▶ _Description of the task_: Please say how many lines in the records below contain the word "VEGETABLE". Give only the number.

Provided material below:

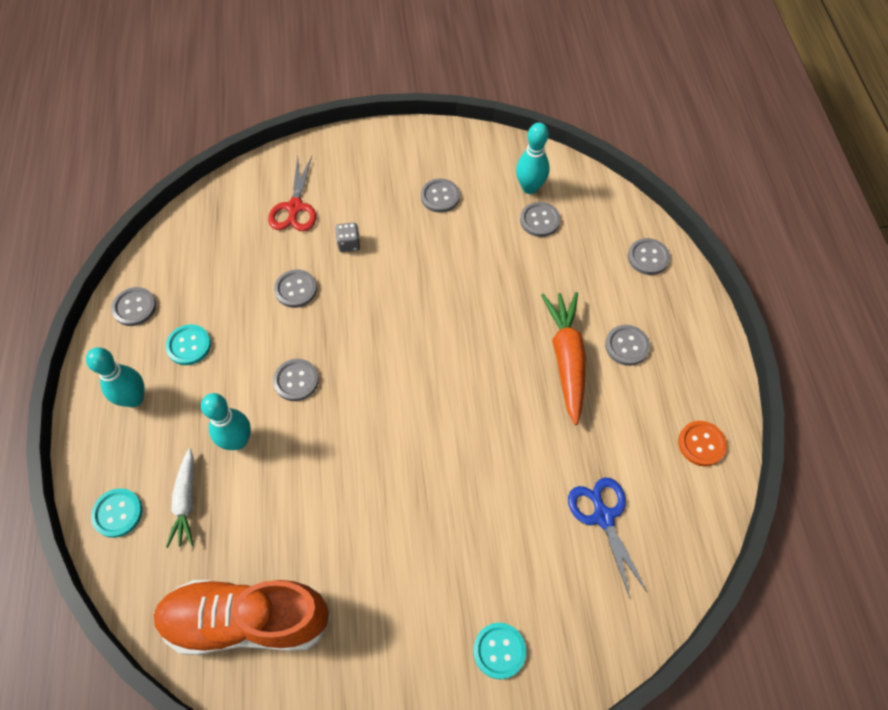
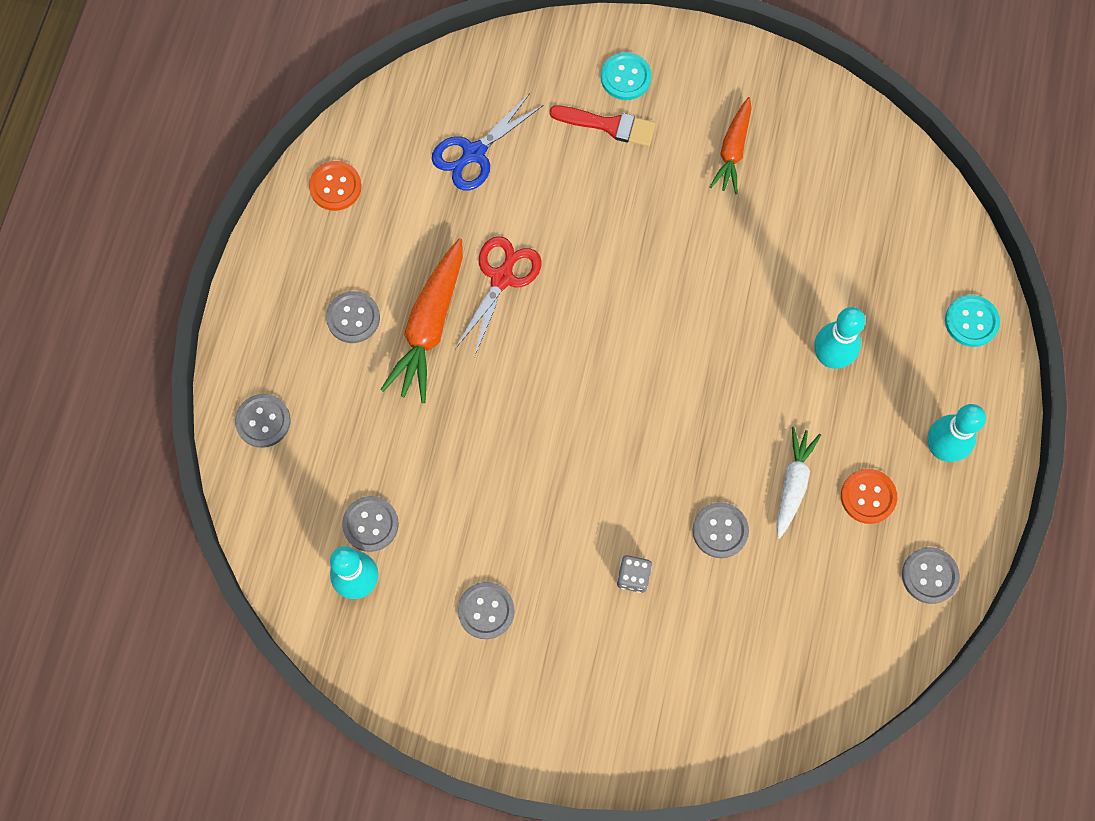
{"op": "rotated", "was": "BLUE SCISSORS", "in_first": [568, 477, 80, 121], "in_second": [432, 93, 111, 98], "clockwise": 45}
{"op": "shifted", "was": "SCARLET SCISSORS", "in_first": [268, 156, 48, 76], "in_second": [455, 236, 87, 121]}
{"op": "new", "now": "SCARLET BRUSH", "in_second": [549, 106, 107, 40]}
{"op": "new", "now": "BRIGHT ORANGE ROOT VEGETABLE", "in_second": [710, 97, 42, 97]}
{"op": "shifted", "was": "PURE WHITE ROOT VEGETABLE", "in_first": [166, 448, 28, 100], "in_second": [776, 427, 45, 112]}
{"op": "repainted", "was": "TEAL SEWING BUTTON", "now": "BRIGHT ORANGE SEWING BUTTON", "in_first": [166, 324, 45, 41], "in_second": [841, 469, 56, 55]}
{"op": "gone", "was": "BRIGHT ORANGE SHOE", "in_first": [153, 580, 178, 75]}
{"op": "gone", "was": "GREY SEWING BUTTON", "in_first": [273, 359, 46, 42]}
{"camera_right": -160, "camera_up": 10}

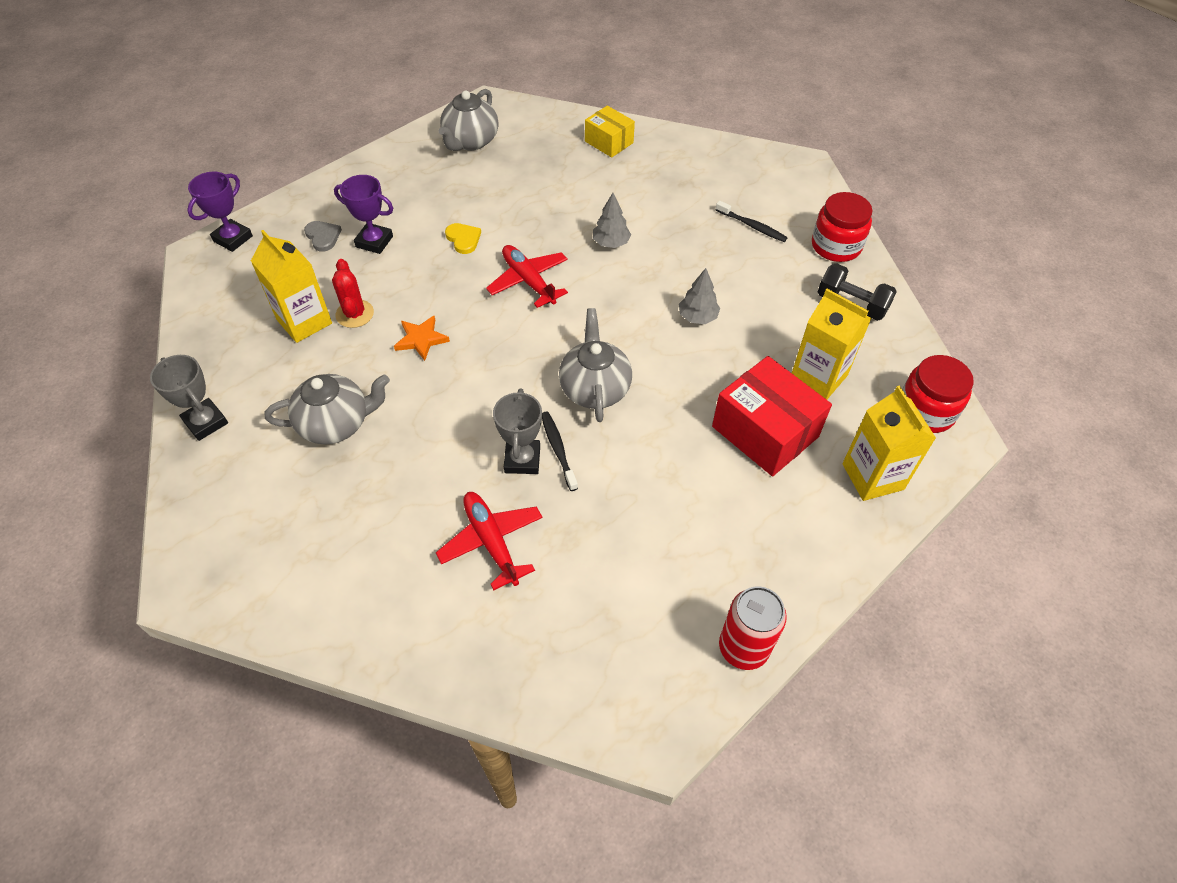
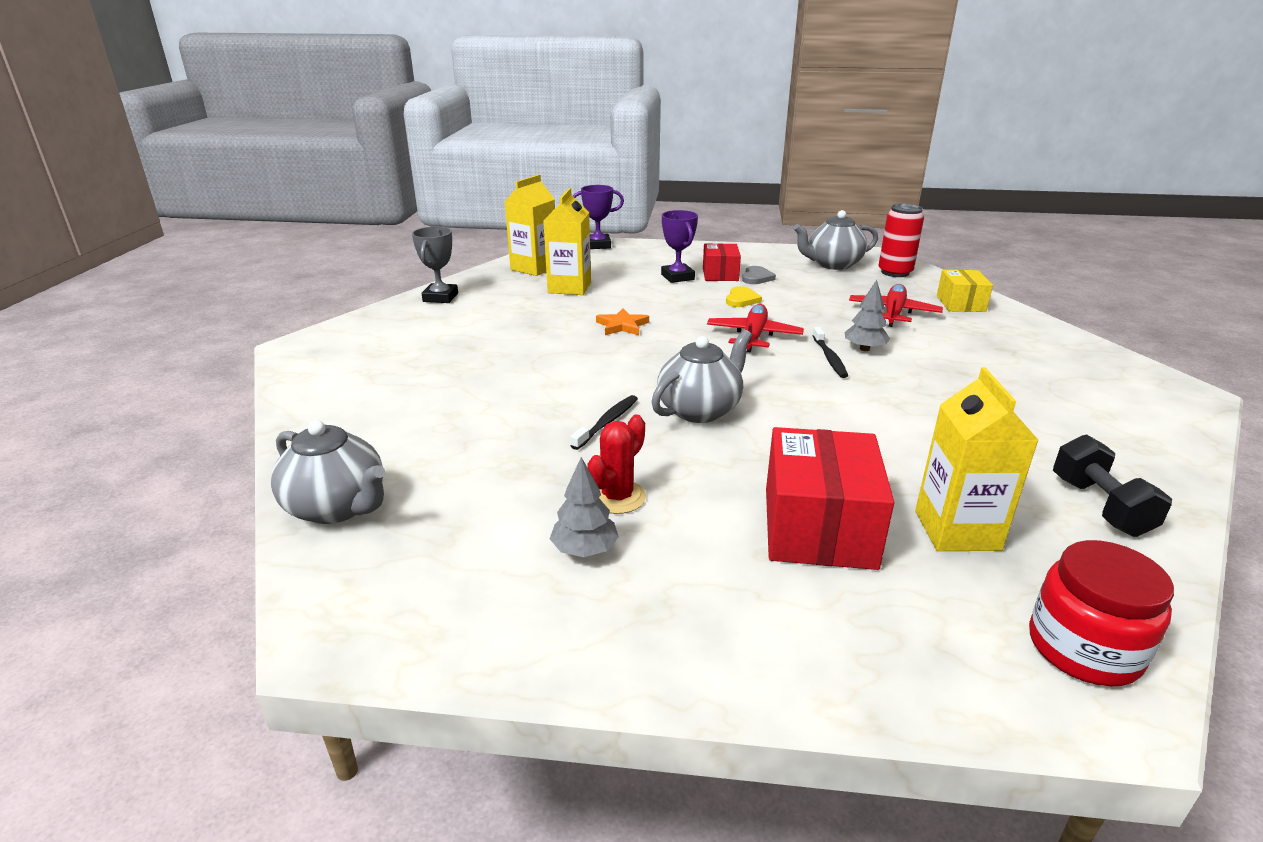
{"op": "shifted", "was": "GREY CHINA TEAPOT", "in_first": [265, 374, 125, 70], "in_second": [271, 420, 114, 104]}
{"op": "shifted", "was": "GOLDEN JUICE CARTON", "in_first": [842, 385, 94, 116], "in_second": [505, 175, 50, 101]}
{"op": "shifted", "was": "GREY TOY TREE", "in_first": [679, 268, 41, 56], "in_second": [550, 457, 69, 100]}
{"op": "shifted", "was": "SCARLET SAGUARO CACTUS", "in_first": [332, 259, 42, 69], "in_second": [587, 415, 59, 99]}
{"op": "new", "now": "SCARLET BOX", "in_second": [703, 243, 38, 38]}
{"op": "shifted", "was": "GREY LOVE HEART", "in_first": [304, 221, 38, 31], "in_second": [742, 266, 34, 18]}
{"op": "shifted", "was": "BLACK TOOTH BRUSH", "in_first": [716, 201, 72, 41], "in_second": [812, 327, 36, 51]}
{"op": "shifted", "was": "SCARLET PLANE", "in_first": [436, 492, 107, 98], "in_second": [849, 284, 94, 43]}
{"op": "shifted", "was": "SCARLET CAN", "in_first": [719, 586, 68, 84], "in_second": [878, 204, 46, 73]}
{"op": "gone", "was": "GREY AWARD CUP", "in_first": [493, 388, 49, 86]}
{"op": "gone", "was": "SCARLET PRESERVE JAR", "in_first": [812, 192, 61, 70]}
{"camera_right": 50, "camera_up": -25}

End of Provided material.

▶ _Task response_: 2